[Edit tracking data]
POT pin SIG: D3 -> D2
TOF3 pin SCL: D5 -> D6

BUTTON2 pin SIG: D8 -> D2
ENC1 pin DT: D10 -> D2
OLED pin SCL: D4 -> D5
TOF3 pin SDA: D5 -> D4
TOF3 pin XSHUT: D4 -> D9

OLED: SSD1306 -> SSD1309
...
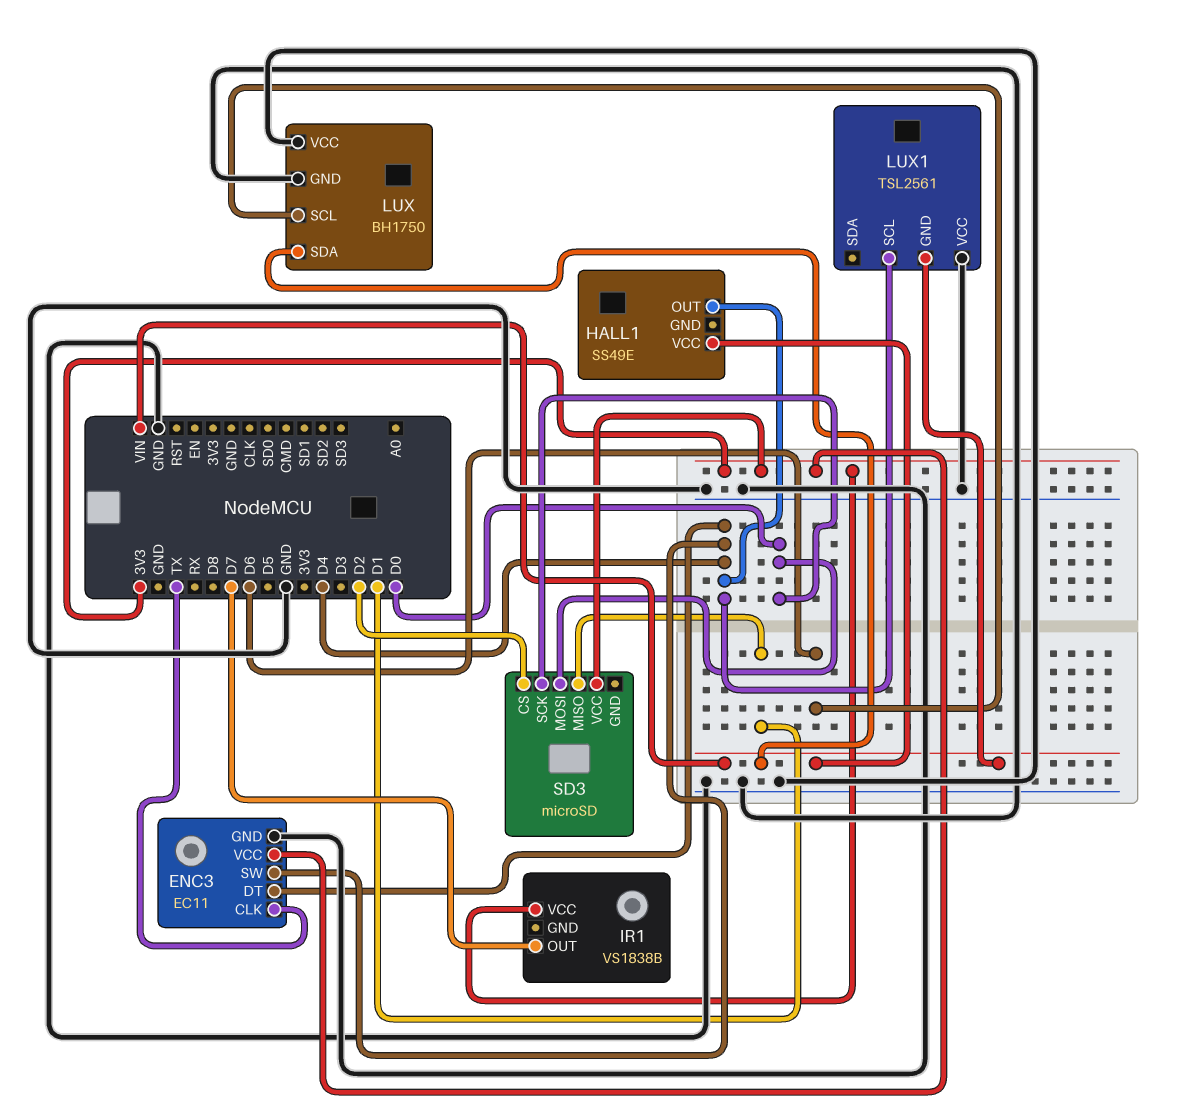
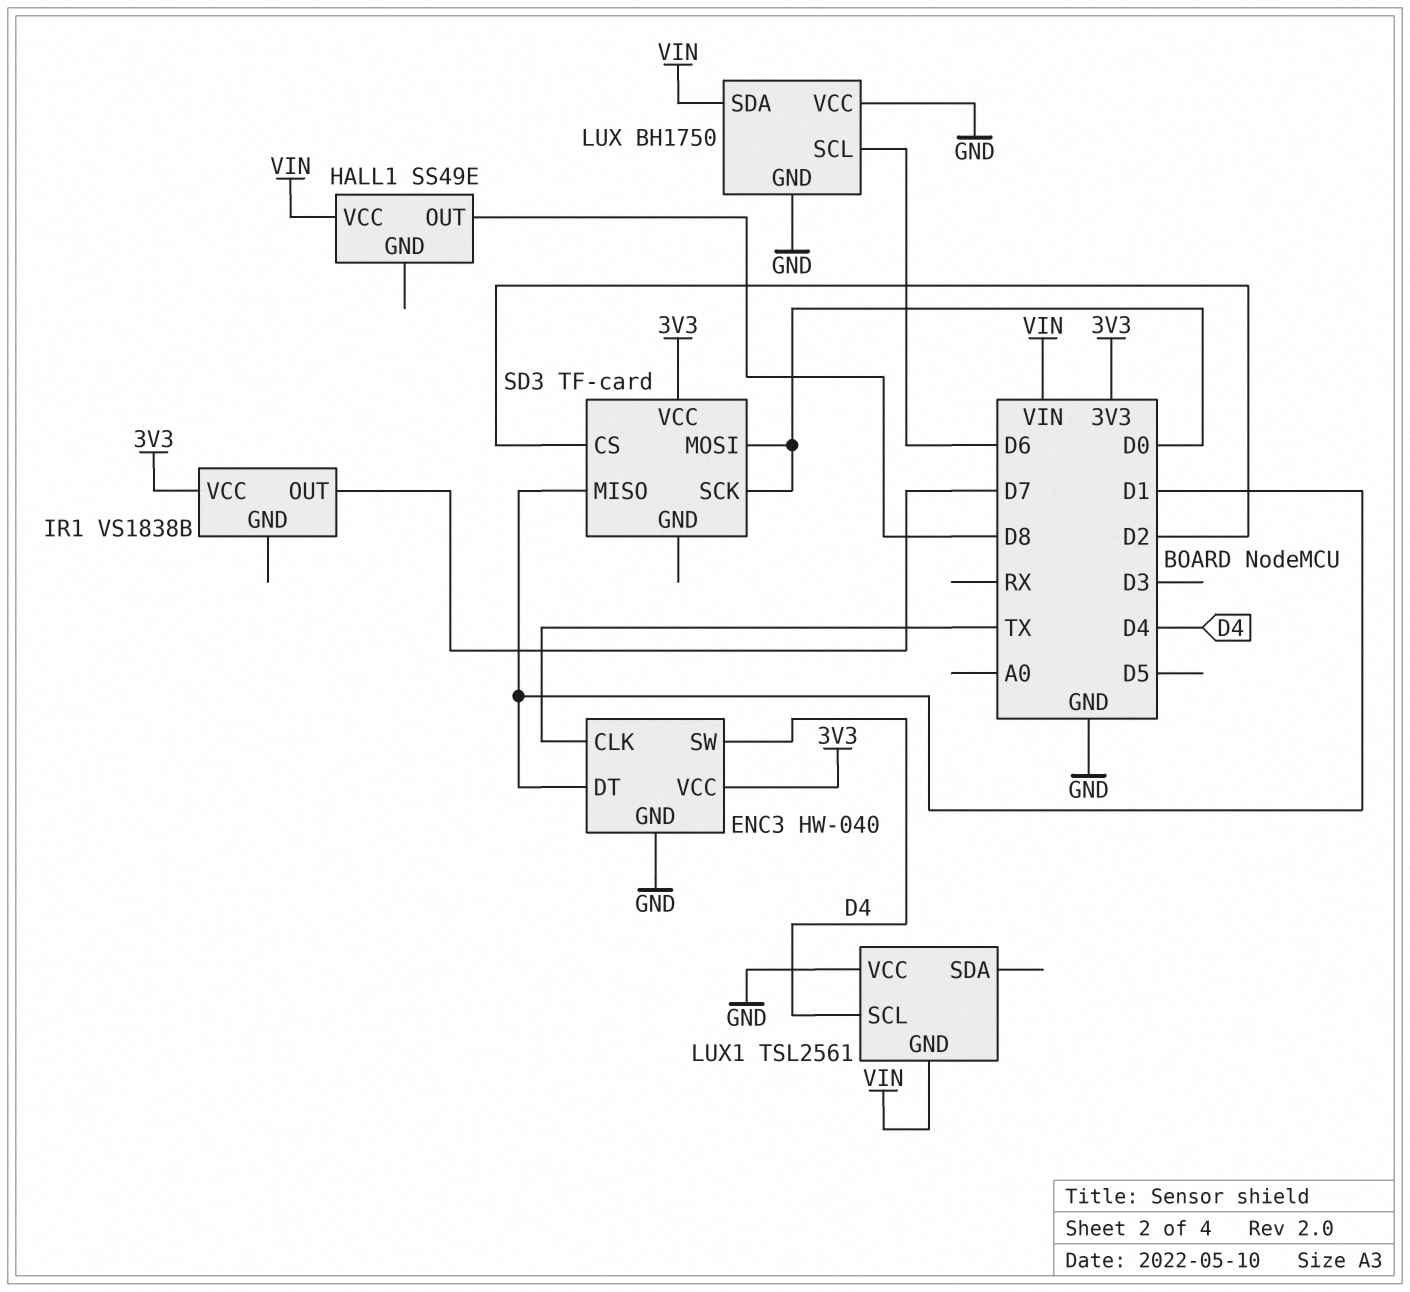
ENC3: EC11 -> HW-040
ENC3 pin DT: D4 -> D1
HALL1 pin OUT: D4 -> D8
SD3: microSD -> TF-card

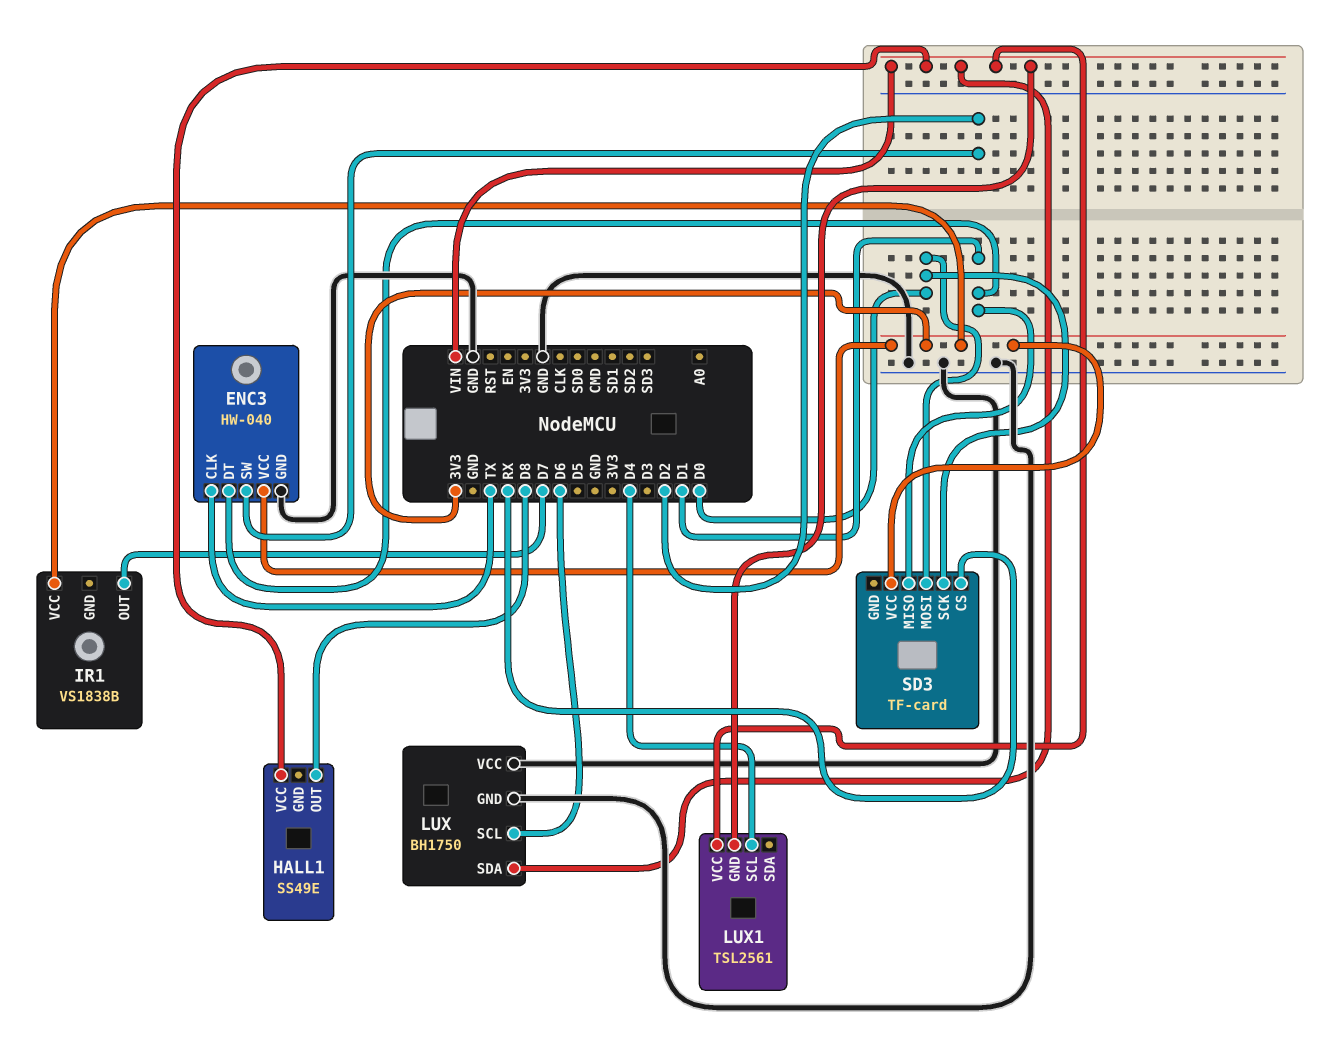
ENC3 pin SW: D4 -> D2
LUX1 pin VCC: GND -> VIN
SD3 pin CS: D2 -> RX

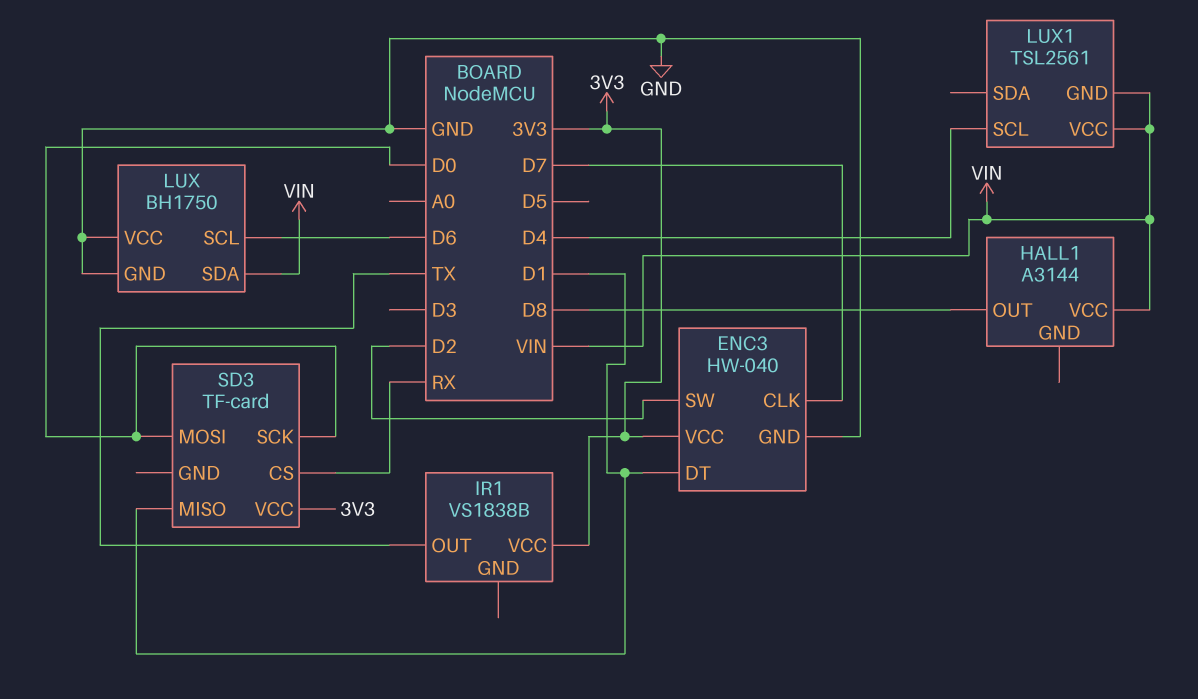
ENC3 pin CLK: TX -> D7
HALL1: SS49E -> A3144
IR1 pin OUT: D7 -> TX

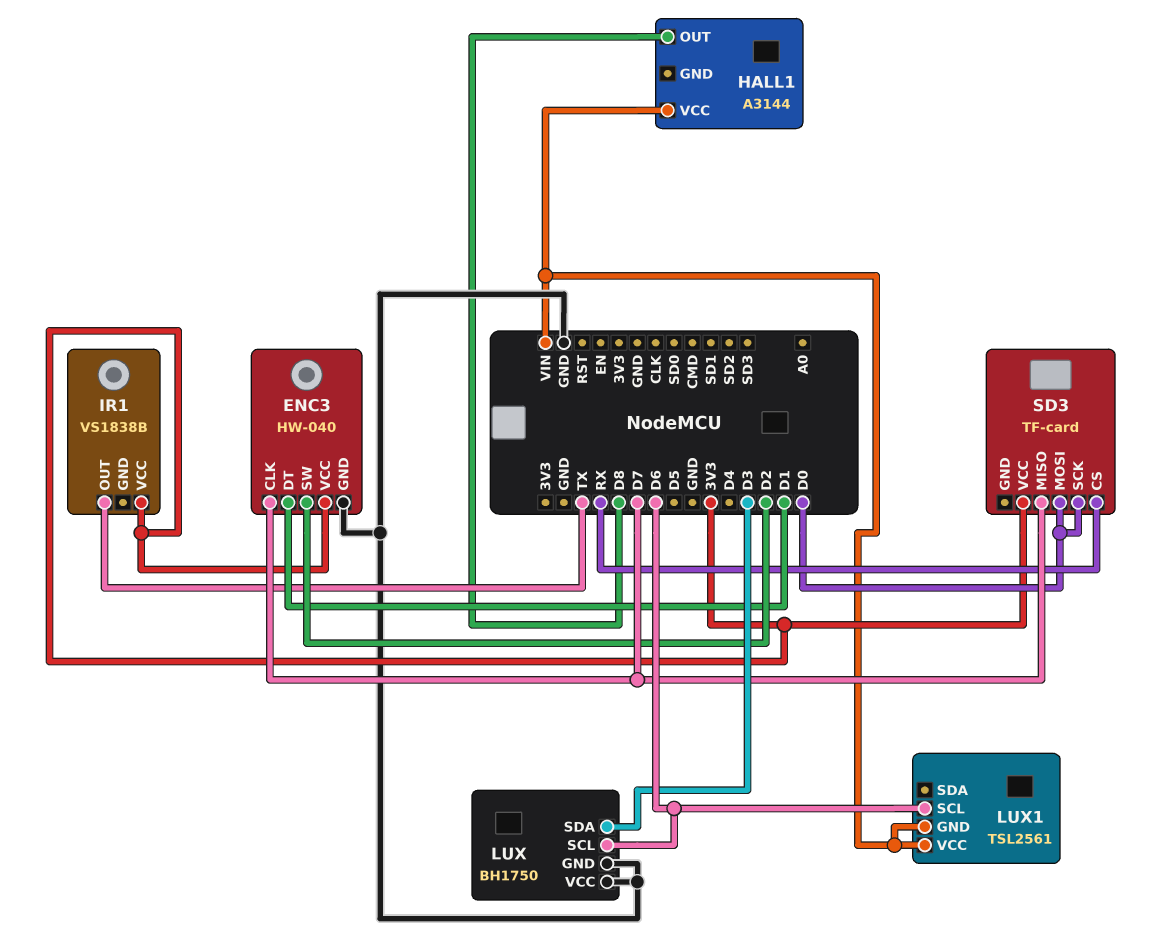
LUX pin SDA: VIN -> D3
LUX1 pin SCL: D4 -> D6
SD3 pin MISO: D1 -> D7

• [TASK DETAILS]: In the data above, find the line with "POT pin SIG: D3 -> D2" and the line with "OLED: SSD1306 -> SSD1309". Retype both, plus every line between them, exactly.

• [SOLUTION TO THIS EXERCISE]:
POT pin SIG: D3 -> D2
TOF3 pin SCL: D5 -> D6

BUTTON2 pin SIG: D8 -> D2
ENC1 pin DT: D10 -> D2
OLED pin SCL: D4 -> D5
TOF3 pin SDA: D5 -> D4
TOF3 pin XSHUT: D4 -> D9

OLED: SSD1306 -> SSD1309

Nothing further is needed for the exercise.